> **TASK GOAL**:
Whenever a line below includes the word "DATA", copy that line.
---
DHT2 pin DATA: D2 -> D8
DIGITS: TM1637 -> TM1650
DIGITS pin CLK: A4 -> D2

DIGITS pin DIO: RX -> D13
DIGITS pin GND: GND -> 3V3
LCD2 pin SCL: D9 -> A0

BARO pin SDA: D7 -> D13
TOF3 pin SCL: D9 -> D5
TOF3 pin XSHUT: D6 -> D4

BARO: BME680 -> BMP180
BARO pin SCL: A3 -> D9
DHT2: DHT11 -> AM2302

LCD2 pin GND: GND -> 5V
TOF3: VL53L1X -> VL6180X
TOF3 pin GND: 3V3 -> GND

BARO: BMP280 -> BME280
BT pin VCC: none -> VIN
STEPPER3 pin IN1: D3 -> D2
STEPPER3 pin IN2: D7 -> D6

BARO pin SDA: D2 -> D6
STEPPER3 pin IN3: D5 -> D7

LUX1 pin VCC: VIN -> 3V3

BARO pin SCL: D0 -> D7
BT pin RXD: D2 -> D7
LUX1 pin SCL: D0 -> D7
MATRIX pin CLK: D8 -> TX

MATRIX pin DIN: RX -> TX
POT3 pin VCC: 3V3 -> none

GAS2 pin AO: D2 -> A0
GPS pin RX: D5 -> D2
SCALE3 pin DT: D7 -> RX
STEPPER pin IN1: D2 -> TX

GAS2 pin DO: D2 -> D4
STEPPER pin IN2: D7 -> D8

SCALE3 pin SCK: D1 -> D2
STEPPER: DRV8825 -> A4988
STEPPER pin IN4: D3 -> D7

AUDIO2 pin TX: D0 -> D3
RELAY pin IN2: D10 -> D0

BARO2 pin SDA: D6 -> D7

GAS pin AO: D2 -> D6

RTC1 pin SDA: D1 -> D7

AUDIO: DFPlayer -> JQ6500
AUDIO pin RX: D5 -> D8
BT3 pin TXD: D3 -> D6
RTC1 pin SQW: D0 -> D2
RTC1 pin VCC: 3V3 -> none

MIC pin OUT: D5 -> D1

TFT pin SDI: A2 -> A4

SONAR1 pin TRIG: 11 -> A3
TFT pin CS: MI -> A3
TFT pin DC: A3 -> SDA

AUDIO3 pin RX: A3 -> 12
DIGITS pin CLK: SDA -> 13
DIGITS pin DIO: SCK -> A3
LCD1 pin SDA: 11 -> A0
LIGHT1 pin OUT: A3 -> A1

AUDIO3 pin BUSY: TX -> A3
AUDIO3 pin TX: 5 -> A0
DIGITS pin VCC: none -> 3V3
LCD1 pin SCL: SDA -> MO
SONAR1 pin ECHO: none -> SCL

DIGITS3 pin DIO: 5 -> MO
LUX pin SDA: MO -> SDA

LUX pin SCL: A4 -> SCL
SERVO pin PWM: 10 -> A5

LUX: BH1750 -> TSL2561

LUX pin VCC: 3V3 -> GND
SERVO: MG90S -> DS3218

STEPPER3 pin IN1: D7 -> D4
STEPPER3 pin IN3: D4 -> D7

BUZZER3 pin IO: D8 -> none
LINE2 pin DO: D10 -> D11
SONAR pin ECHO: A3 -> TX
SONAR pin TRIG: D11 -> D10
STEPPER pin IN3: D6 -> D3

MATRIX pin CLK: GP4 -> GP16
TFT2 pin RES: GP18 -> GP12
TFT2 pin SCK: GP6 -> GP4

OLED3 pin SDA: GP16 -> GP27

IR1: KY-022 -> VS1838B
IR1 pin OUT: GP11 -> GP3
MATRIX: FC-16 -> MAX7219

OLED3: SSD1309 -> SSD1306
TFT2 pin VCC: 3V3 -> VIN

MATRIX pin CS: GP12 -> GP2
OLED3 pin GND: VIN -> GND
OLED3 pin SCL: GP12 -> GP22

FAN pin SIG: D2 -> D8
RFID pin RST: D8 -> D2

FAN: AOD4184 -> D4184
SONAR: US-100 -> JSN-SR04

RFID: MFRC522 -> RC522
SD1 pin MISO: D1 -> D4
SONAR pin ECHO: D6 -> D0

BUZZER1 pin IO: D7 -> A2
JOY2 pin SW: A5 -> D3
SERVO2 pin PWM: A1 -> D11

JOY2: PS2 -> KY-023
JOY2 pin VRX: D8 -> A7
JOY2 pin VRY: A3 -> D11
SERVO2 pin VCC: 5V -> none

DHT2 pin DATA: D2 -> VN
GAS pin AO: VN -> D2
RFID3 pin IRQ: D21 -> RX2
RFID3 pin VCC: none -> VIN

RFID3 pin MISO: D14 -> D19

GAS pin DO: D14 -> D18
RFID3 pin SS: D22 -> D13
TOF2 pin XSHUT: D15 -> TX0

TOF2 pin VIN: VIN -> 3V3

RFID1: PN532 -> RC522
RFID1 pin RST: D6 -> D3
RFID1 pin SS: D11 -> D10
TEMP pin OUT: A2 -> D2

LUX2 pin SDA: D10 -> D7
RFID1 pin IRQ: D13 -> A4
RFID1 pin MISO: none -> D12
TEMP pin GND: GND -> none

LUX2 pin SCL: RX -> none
---
> **SOLUTION TO THIS PROBLEM**:
DHT2 pin DATA: D2 -> D8
DHT2 pin DATA: D2 -> VN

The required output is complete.